Records to use —
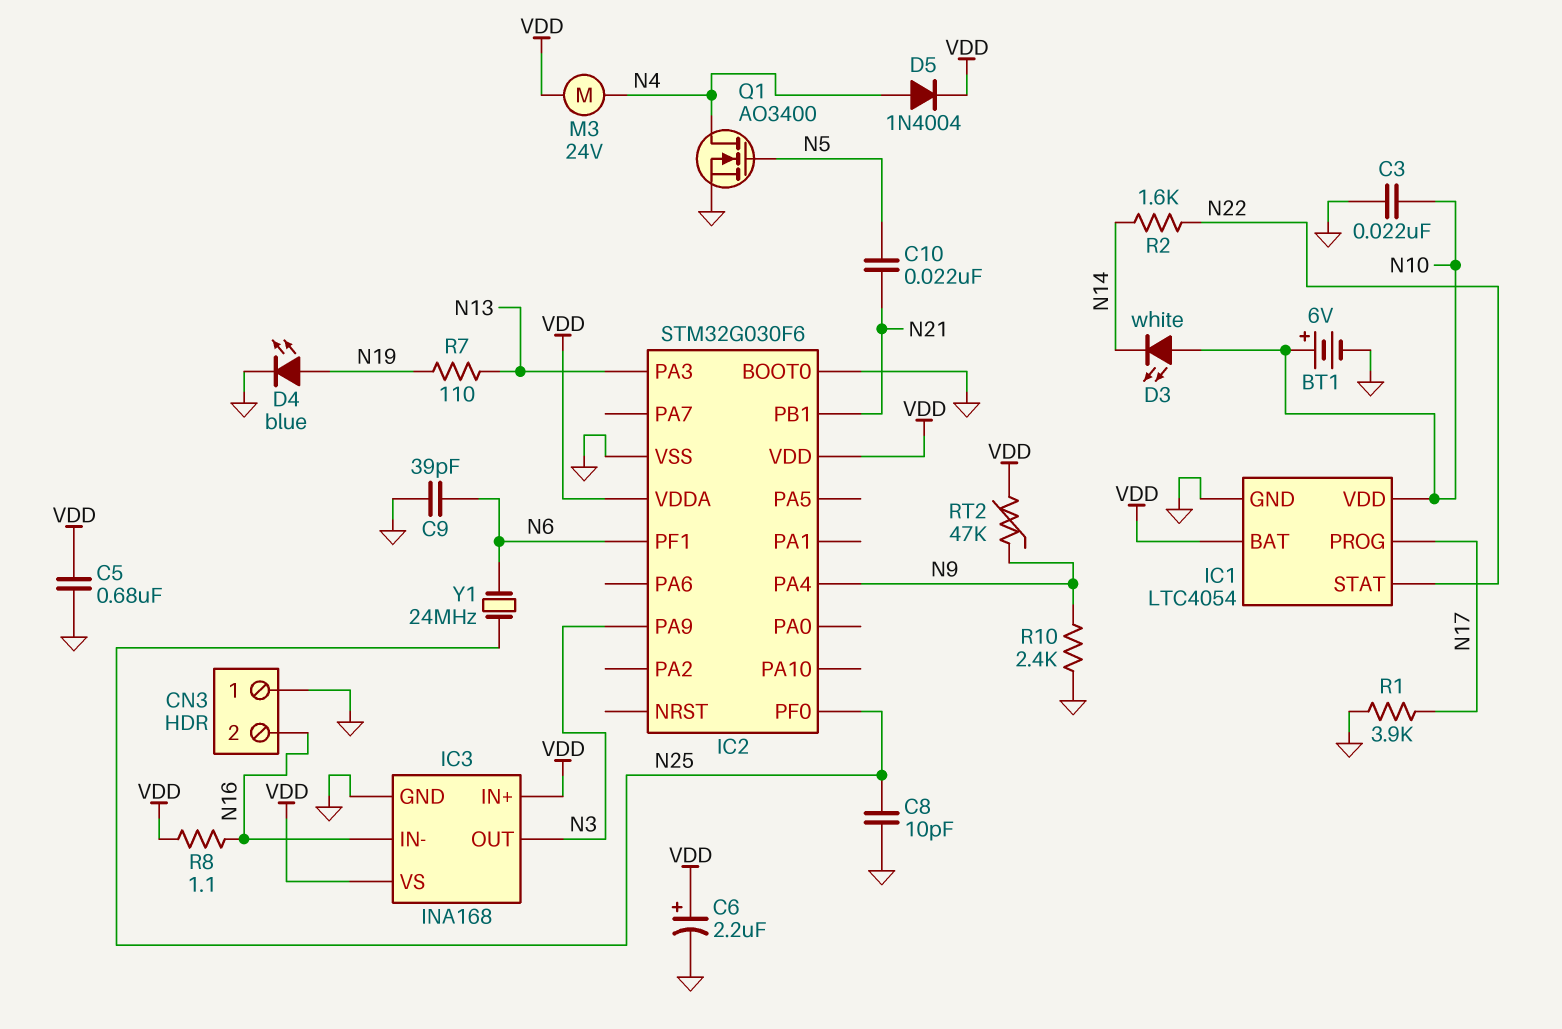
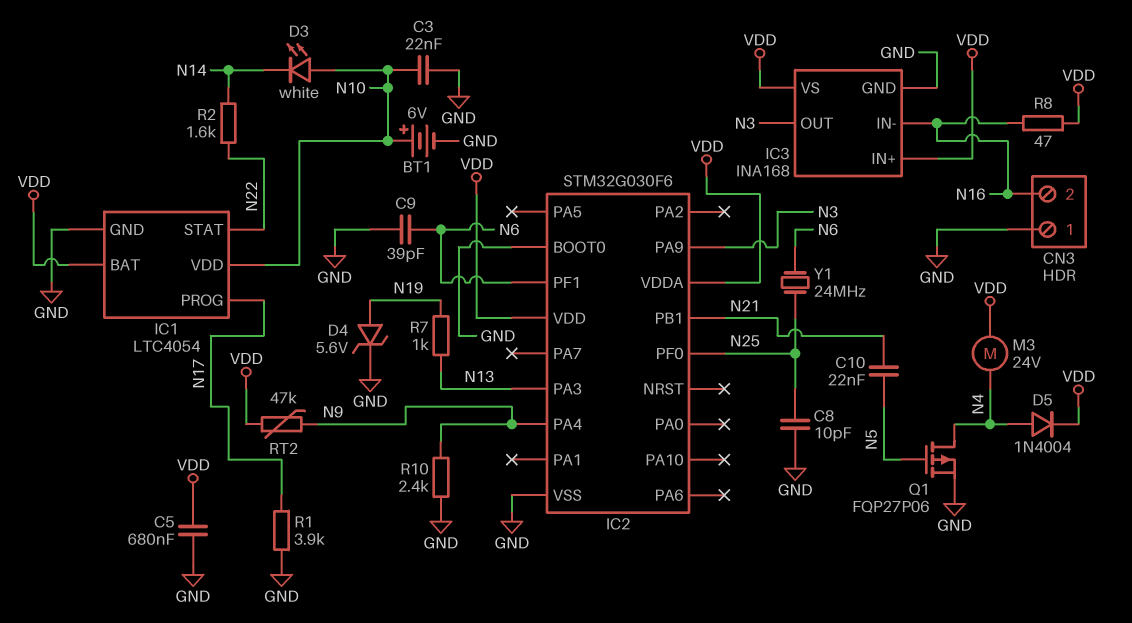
C6: 2.2uF (plus VDD, minus GND) -> none
D4: LED blue (A N19, K GND) -> zener 5.6V (A N19, K GND)
Q1: NMOS AO3400 (G N5, D N4, S GND) -> PMOS FQP27P06 (G N5, D N4, S GND)
R7: 110 (N13, N19) -> 1k (N13, N19)
R8: 1.1 (N16, VDD) -> 47 (N16, VDD)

Prompt —
Could you repeat all of the data exactly, minus the pictures?

Response —
C6: 2.2uF (plus VDD, minus GND) -> none
D4: LED blue (A N19, K GND) -> zener 5.6V (A N19, K GND)
Q1: NMOS AO3400 (G N5, D N4, S GND) -> PMOS FQP27P06 (G N5, D N4, S GND)
R7: 110 (N13, N19) -> 1k (N13, N19)
R8: 1.1 (N16, VDD) -> 47 (N16, VDD)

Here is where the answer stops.